What is being asked –
Of all the lines in the entries, how many carry the word "DGND"? The reply is that number and no more.

Data –
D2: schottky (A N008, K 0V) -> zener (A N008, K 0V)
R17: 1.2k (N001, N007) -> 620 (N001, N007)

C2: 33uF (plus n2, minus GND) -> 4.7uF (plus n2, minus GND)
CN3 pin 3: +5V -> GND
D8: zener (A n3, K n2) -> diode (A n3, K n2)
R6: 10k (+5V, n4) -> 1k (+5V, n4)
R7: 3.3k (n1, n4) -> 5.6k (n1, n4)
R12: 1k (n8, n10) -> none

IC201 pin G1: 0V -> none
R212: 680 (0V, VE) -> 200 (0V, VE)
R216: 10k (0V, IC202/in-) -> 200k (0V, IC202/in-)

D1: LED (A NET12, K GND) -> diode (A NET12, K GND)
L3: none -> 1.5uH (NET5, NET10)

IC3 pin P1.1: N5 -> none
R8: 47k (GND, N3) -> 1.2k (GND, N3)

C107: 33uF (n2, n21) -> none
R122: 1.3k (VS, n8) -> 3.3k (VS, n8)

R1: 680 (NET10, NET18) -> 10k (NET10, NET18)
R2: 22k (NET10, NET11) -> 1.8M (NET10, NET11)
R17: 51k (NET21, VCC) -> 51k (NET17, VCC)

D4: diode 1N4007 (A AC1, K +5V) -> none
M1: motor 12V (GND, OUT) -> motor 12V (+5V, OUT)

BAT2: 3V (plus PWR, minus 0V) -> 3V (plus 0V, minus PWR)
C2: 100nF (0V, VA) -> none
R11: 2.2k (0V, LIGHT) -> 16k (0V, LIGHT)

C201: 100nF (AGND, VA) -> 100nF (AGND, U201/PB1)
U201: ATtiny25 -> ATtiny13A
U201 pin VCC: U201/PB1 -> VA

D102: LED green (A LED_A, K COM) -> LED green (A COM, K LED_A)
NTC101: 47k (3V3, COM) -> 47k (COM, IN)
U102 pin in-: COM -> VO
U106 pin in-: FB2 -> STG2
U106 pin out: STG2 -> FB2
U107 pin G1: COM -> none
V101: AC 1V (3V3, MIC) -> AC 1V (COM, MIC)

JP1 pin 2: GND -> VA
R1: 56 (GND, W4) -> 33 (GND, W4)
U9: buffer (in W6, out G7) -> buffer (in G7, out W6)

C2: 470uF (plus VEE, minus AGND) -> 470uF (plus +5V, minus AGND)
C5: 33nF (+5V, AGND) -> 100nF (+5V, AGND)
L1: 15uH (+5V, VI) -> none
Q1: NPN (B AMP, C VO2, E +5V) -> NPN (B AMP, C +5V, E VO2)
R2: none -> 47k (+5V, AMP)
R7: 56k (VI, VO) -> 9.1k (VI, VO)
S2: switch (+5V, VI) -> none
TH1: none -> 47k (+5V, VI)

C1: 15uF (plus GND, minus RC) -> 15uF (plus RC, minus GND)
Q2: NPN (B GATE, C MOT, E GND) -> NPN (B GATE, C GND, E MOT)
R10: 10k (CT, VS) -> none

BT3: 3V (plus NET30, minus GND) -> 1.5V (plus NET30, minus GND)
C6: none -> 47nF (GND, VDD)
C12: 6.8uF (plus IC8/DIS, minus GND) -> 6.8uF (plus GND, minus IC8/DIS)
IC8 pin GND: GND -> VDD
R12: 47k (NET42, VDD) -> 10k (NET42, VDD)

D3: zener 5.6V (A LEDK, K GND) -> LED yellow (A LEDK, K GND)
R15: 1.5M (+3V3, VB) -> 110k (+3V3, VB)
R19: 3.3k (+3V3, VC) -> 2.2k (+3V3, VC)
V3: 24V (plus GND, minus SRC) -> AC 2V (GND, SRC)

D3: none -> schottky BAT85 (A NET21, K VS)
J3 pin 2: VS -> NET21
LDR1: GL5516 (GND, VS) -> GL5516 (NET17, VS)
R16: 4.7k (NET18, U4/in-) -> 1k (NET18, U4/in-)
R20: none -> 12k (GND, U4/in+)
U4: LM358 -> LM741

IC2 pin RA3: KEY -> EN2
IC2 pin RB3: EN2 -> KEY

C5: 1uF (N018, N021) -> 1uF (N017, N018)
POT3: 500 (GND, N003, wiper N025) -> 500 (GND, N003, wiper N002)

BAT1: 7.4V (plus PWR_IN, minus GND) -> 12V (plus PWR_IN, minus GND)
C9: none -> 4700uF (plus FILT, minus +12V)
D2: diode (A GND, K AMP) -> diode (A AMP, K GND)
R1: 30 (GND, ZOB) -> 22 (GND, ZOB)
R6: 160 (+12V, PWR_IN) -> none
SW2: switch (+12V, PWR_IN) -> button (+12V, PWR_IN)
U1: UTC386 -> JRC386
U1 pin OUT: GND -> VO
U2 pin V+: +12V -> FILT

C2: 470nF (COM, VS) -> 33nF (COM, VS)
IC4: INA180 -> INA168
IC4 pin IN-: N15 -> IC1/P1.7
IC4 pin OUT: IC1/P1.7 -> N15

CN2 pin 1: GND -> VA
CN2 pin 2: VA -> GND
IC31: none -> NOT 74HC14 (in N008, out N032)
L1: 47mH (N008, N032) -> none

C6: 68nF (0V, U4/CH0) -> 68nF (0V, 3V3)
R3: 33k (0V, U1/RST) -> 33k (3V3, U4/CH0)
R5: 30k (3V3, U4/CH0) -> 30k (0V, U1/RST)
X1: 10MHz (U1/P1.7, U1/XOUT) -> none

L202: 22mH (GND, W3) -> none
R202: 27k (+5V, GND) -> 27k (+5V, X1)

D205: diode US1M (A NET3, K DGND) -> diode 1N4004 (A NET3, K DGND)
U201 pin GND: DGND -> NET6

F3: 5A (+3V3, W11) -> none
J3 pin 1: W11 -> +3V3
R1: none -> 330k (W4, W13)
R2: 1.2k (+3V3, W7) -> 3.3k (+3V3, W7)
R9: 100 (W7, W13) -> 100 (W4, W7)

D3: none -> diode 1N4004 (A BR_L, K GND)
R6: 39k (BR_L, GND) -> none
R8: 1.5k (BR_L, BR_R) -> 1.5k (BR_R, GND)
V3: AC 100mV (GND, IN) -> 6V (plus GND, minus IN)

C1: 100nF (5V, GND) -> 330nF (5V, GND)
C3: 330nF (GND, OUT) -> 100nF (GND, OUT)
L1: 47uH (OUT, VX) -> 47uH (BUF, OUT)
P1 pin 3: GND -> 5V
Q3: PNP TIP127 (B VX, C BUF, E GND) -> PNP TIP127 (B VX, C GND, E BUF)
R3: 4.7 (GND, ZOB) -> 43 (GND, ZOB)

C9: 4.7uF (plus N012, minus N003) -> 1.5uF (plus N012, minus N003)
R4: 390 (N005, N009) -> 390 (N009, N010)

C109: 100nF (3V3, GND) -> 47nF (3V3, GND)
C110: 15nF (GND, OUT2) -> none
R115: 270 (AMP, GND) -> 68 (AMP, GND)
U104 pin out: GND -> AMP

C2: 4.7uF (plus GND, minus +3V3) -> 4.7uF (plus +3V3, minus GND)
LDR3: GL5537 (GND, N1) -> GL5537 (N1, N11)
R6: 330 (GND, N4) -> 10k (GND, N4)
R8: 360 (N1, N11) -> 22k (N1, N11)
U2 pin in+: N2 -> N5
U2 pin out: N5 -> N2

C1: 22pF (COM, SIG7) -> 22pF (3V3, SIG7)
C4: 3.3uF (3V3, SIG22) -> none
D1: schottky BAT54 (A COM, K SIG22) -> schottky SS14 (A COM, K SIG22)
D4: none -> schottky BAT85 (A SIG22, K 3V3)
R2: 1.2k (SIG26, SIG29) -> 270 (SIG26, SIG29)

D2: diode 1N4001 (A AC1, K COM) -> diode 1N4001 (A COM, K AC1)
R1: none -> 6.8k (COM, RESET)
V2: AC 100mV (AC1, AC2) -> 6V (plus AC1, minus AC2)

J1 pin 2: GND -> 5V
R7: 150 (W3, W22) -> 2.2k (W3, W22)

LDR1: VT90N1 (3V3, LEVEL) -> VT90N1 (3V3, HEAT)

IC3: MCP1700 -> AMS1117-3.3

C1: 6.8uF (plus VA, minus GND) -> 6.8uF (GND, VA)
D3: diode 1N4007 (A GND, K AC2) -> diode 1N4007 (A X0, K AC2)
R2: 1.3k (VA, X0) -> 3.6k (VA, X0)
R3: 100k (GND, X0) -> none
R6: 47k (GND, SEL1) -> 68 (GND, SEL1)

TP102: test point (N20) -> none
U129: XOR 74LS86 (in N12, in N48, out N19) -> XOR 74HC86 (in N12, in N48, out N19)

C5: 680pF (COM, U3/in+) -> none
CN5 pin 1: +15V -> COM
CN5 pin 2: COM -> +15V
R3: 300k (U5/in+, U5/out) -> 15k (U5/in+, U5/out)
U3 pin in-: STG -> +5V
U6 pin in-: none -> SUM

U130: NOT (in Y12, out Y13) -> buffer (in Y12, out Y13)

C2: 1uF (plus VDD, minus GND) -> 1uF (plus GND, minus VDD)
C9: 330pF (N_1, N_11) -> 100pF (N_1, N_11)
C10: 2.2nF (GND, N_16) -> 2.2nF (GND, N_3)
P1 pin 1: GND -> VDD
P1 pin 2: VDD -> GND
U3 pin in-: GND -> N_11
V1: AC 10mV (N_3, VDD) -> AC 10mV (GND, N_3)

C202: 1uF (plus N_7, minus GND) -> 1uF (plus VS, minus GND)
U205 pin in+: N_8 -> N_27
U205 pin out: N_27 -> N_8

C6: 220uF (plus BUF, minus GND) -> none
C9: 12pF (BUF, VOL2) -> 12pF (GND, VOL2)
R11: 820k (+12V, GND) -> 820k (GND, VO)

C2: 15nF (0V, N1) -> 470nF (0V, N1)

Exercise solution –
2